§ **Task**:
Every line below should be given again without alteration.
(Given data)
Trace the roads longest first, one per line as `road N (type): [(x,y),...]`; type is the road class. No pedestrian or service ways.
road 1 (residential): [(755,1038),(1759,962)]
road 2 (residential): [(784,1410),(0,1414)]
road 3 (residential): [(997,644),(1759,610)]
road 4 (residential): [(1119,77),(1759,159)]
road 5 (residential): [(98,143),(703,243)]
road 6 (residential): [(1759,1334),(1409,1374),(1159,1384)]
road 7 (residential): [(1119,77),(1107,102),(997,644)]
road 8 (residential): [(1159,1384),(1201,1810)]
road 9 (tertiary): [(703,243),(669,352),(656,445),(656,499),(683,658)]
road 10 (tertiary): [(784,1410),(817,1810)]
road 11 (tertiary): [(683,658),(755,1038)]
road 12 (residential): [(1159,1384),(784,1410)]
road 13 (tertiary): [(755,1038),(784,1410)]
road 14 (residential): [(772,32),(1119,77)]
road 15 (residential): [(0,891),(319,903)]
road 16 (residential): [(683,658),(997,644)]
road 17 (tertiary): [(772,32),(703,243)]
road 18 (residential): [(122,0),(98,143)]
(End Given data)
§ **Finished exercise**:
Trace the roads longest first, one per line as `road N (type): [(x,y),...]`; type is the road class. No pedestrian or service ways.
road 1 (residential): [(755,1038),(1759,962)]
road 2 (residential): [(784,1410),(0,1414)]
road 3 (residential): [(997,644),(1759,610)]
road 4 (residential): [(1119,77),(1759,159)]
road 5 (residential): [(98,143),(703,243)]
road 6 (residential): [(1759,1334),(1409,1374),(1159,1384)]
road 7 (residential): [(1119,77),(1107,102),(997,644)]
road 8 (residential): [(1159,1384),(1201,1810)]
road 9 (tertiary): [(703,243),(669,352),(656,445),(656,499),(683,658)]
road 10 (tertiary): [(784,1410),(817,1810)]
road 11 (tertiary): [(683,658),(755,1038)]
road 12 (residential): [(1159,1384),(784,1410)]
road 13 (tertiary): [(755,1038),(784,1410)]
road 14 (residential): [(772,32),(1119,77)]
road 15 (residential): [(0,891),(319,903)]
road 16 (residential): [(683,658),(997,644)]
road 17 (tertiary): [(772,32),(703,243)]
road 18 (residential): [(122,0),(98,143)]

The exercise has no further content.